Retype every one of the lines below without any change, and leave the pictures out of your copy.
━━━
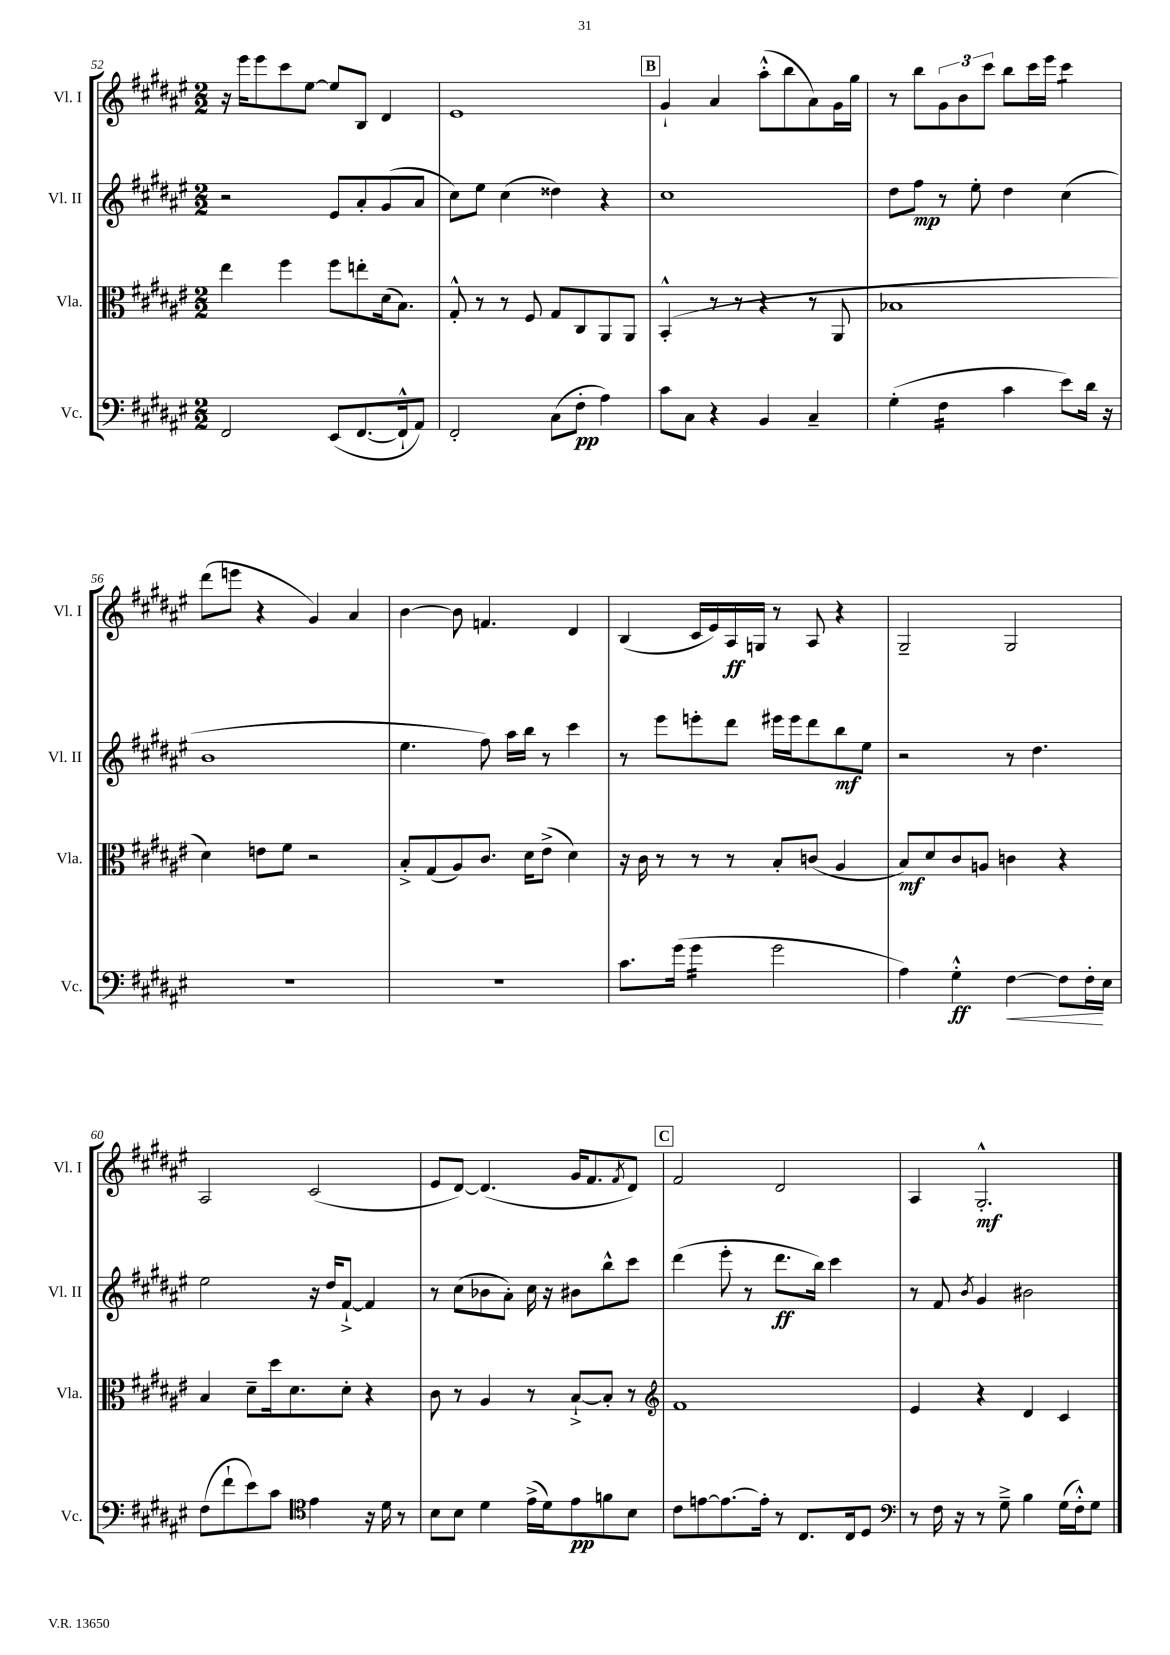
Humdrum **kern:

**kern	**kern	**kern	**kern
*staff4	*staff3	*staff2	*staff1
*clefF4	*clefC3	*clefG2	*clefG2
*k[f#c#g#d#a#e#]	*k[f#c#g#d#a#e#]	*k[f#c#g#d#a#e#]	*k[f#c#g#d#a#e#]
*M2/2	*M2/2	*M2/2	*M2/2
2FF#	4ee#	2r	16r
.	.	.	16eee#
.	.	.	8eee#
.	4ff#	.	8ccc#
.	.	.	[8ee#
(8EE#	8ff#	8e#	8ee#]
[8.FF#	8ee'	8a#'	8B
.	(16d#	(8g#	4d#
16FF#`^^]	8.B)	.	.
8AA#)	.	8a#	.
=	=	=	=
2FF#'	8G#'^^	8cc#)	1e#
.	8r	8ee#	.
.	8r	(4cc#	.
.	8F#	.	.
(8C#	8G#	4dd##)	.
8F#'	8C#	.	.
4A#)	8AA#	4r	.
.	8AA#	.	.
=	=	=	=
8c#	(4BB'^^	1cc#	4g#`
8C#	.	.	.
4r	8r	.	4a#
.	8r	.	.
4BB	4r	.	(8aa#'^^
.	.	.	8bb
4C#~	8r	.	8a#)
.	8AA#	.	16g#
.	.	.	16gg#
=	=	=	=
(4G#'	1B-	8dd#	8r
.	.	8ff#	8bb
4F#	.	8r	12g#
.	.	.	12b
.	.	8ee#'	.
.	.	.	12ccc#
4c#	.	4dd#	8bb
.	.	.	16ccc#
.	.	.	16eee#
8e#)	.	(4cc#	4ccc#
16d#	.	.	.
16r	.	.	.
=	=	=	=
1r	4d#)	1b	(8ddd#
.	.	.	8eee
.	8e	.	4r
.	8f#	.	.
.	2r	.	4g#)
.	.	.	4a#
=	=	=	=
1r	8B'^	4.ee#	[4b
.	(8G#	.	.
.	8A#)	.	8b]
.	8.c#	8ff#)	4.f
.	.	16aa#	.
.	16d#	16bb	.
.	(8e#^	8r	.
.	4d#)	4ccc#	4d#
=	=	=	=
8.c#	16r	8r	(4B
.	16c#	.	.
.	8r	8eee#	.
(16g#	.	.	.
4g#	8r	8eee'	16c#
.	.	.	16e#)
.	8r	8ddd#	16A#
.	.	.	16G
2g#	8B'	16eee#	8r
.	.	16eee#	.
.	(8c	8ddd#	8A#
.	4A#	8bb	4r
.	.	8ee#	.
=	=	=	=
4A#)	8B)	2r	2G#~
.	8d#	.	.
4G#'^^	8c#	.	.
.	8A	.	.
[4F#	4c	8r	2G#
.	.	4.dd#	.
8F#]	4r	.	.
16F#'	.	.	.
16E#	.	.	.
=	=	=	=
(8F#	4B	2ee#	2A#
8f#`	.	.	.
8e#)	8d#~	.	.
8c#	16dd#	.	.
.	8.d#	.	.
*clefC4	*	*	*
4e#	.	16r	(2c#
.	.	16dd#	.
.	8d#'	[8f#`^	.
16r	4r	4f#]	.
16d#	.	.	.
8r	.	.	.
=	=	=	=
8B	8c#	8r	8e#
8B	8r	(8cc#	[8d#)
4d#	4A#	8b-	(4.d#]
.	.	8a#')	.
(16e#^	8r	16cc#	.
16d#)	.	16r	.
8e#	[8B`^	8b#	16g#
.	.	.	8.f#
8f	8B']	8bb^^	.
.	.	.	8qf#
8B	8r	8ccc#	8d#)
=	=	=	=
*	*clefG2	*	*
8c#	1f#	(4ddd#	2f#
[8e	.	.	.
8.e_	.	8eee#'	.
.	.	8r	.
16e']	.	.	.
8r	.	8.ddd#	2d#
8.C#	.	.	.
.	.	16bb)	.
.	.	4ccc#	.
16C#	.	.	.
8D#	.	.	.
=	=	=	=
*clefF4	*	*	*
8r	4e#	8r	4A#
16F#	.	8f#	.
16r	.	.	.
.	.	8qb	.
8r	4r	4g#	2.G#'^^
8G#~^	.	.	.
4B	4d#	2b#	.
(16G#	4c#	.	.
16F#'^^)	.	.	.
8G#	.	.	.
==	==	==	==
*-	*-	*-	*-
━━━
◆ SOLUTION ◆
Humdrum **kern:

**kern	**kern	**kern	**kern
*staff4	*staff3	*staff2	*staff1
*clefF4	*clefC3	*clefG2	*clefG2
*k[f#c#g#d#a#e#]	*k[f#c#g#d#a#e#]	*k[f#c#g#d#a#e#]	*k[f#c#g#d#a#e#]
*M2/2	*M2/2	*M2/2	*M2/2
2FF#	4ee#	2r	16r
.	.	.	16eee#
.	.	.	8eee#
.	4ff#	.	8ccc#
.	.	.	[8ee#
(8EE#	8ff#	8e#	8ee#]
[8.FF#	8ee'	8a#'	8B
.	(16d#	(8g#	4d#
16FF#`^^]	8.B)	.	.
8AA#)	.	8a#	.
=	=	=	=
2FF#'	8G#'^^	8cc#)	1e#
.	8r	8ee#	.
.	8r	(4cc#	.
.	8F#	.	.
(8C#	8G#	4dd##)	.
8F#'	8C#	.	.
4A#)	8AA#	4r	.
.	8AA#	.	.
=	=	=	=
8c#	(4BB'^^	1cc#	4g#`
8C#	.	.	.
4r	8r	.	4a#
.	8r	.	.
4BB	4r	.	(8aa#'^^
.	.	.	8bb
4C#~	8r	.	8a#)
.	8AA#	.	16g#
.	.	.	16gg#
=	=	=	=
(4G#'	1B-	8dd#	8r
.	.	8ff#	8bb
4F#	.	8r	12g#
.	.	.	12b
.	.	8ee#'	.
.	.	.	12ccc#
4c#	.	4dd#	8bb
.	.	.	16ccc#
.	.	.	16eee#
8e#)	.	(4cc#	4ccc#
16d#	.	.	.
16r	.	.	.
=	=	=	=
1r	4d#)	1b	(8ddd#
.	.	.	8eee
.	8e	.	4r
.	8f#	.	.
.	2r	.	4g#)
.	.	.	4a#
=	=	=	=
1r	8B'^	4.ee#	[4b
.	(8G#	.	.
.	8A#)	.	8b]
.	8.c#	8ff#)	4.f
.	.	16aa#	.
.	16d#	16bb	.
.	(8e#^	8r	.
.	4d#)	4ccc#	4d#
=	=	=	=
8.c#	16r	8r	(4B
.	16c#	.	.
.	8r	8eee#	.
(16g#	.	.	.
4g#	8r	8eee'	16c#
.	.	.	16e#)
.	8r	8ddd#	16A#
.	.	.	16G
2g#	8B'	16eee#	8r
.	.	16eee#	.
.	(8c	8ddd#	8A#
.	4A#	8bb	4r
.	.	8ee#	.
=	=	=	=
4A#)	8B)	2r	2G#~
.	8d#	.	.
4G#'^^	8c#	.	.
.	8A	.	.
[4F#	4c	8r	2G#
.	.	4.dd#	.
8F#]	4r	.	.
16F#'	.	.	.
16E#	.	.	.
=	=	=	=
(8F#	4B	2ee#	2A#
8f#`	.	.	.
8e#)	8d#~	.	.
8c#	16dd#	.	.
.	8.d#	.	.
*clefC4	*	*	*
4e#	.	16r	(2c#
.	.	16dd#	.
.	8d#'	[8f#`^	.
16r	4r	4f#]	.
16d#	.	.	.
8r	.	.	.
=	=	=	=
8B	8c#	8r	8e#
8B	8r	(8cc#	[8d#)
4d#	4A#	8b-	(4.d#]
.	.	8a#')	.
(16e#^	8r	16cc#	.
16d#)	.	16r	.
8e#	[8B`^	8b#	16g#
.	.	.	8.f#
8f	8B']	8bb^^	.
.	.	.	8qf#
8B	8r	8ccc#	8d#)
=	=	=	=
*	*clefG2	*	*
8c#	1f#	(4ddd#	2f#
[8e	.	.	.
8.e_	.	8eee#'	.
.	.	8r	.
16e']	.	.	.
8r	.	8.ddd#	2d#
8.C#	.	.	.
.	.	16bb)	.
.	.	4ccc#	.
16C#	.	.	.
8D#	.	.	.
=	=	=	=
*clefF4	*	*	*
8r	4e#	8r	4A#
16F#	.	8f#	.
16r	.	.	.
.	.	8qb	.
8r	4r	4g#	2.G#'^^
8G#~^	.	.	.
4B	4d#	2b#	.
(16G#	4c#	.	.
16F#'^^)	.	.	.
8G#	.	.	.
==	==	==	==
*-	*-	*-	*-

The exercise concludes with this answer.